What you have to do ->
Using the data below, output the first line and every line after it up to and including the line containing "red dice [559,367,598,411]", exactly as written and with nothing added.

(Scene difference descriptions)
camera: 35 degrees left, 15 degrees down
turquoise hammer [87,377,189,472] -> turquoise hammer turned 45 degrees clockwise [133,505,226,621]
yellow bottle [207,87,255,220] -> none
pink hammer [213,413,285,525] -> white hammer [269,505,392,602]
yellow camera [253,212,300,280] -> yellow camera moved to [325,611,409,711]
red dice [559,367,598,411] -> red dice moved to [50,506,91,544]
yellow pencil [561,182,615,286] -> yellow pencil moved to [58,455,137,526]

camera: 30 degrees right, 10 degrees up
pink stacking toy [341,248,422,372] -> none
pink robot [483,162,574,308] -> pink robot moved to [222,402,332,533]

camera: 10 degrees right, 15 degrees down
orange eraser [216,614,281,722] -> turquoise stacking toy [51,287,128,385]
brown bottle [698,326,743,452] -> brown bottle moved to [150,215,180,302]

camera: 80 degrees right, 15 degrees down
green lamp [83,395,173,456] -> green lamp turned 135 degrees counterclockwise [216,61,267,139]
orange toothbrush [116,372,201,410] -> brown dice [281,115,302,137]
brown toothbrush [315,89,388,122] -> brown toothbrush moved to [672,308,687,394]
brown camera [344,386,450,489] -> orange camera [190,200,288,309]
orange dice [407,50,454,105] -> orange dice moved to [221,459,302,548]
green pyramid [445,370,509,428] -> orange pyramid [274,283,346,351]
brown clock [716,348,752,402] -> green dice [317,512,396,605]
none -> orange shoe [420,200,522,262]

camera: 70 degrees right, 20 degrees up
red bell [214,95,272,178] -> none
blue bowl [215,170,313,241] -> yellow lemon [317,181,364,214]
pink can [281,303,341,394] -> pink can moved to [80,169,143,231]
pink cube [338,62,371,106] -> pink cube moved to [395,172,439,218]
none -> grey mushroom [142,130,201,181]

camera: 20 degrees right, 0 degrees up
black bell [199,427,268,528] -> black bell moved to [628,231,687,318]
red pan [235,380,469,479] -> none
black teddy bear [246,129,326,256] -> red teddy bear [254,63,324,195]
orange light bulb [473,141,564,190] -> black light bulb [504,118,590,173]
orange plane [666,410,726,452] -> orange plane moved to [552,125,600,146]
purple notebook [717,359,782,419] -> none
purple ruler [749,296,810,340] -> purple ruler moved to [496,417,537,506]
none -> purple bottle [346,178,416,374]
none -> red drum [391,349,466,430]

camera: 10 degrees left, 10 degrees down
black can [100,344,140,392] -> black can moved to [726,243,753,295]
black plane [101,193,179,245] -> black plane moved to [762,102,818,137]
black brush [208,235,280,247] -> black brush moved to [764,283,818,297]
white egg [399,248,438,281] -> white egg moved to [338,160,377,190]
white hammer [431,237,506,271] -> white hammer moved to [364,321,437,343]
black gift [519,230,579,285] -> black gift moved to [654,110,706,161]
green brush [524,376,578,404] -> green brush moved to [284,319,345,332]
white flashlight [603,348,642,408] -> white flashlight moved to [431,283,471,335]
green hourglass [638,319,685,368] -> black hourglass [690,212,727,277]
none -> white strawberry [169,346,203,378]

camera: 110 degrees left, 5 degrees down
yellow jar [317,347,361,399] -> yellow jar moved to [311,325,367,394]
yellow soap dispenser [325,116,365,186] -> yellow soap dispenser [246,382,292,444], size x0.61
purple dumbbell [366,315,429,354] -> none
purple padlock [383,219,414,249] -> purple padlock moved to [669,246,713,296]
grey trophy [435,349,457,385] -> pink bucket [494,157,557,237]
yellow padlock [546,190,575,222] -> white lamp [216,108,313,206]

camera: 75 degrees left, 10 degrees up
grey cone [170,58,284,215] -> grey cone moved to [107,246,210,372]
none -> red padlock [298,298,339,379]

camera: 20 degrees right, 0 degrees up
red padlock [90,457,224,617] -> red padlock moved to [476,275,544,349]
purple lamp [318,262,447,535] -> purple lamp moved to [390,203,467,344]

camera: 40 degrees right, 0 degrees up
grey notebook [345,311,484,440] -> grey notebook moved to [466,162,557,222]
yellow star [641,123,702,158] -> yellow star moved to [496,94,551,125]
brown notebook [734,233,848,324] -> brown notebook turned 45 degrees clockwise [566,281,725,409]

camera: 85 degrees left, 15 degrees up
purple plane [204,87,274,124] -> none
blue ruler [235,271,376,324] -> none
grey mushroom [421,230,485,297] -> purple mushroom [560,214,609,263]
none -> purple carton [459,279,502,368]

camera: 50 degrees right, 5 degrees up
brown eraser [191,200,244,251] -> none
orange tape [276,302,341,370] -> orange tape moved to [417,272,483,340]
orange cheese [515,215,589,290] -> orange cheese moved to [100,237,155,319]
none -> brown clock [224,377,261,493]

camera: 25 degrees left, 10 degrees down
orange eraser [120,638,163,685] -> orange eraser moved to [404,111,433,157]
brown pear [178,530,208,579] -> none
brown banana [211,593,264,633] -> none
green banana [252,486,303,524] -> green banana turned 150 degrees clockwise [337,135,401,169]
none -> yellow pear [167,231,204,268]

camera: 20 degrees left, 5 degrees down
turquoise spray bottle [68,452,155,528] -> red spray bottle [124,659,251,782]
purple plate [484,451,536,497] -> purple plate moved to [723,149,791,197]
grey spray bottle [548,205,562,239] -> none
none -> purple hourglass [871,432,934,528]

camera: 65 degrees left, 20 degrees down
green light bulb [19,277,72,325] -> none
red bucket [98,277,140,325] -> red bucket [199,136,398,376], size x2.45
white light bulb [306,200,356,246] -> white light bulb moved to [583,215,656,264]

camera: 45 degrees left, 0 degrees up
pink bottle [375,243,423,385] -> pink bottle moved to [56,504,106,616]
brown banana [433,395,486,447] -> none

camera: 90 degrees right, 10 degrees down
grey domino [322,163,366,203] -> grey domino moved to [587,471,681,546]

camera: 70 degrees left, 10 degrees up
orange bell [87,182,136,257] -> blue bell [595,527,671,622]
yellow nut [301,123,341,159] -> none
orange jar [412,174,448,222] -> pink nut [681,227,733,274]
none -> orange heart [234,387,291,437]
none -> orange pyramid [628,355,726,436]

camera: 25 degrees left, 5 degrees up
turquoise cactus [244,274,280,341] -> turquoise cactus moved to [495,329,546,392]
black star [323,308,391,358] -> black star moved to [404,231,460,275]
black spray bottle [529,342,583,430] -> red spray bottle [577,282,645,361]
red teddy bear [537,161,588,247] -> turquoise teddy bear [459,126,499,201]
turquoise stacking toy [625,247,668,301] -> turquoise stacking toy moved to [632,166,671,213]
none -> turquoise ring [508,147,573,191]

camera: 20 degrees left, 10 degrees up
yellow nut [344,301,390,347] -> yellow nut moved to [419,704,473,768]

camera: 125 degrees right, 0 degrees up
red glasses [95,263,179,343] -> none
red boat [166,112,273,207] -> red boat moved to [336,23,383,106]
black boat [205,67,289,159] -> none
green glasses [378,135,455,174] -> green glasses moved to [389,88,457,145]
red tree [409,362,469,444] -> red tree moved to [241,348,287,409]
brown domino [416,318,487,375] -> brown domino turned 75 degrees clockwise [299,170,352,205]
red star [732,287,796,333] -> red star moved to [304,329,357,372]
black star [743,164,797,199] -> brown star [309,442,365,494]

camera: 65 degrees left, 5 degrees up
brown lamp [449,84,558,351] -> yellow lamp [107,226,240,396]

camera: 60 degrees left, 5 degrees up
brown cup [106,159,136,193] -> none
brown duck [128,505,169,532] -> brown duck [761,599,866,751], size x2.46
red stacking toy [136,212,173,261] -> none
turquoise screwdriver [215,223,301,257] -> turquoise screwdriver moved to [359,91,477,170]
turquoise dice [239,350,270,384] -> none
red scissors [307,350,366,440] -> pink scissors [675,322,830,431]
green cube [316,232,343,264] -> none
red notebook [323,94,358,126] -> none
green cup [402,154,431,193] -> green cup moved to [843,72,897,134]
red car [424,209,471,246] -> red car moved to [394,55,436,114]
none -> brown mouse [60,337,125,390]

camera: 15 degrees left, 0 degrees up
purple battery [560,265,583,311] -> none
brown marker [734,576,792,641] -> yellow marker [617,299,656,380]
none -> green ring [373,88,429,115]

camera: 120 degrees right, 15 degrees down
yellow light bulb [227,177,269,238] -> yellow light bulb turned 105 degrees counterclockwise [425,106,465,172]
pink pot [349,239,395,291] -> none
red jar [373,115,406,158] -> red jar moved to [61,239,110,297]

Response area ->
camera: 35 degrees left, 15 degrees down
turquoise hammer [87,377,189,472] -> turquoise hammer turned 45 degrees clockwise [133,505,226,621]
yellow bottle [207,87,255,220] -> none
pink hammer [213,413,285,525] -> white hammer [269,505,392,602]
yellow camera [253,212,300,280] -> yellow camera moved to [325,611,409,711]
red dice [559,367,598,411] -> red dice moved to [50,506,91,544]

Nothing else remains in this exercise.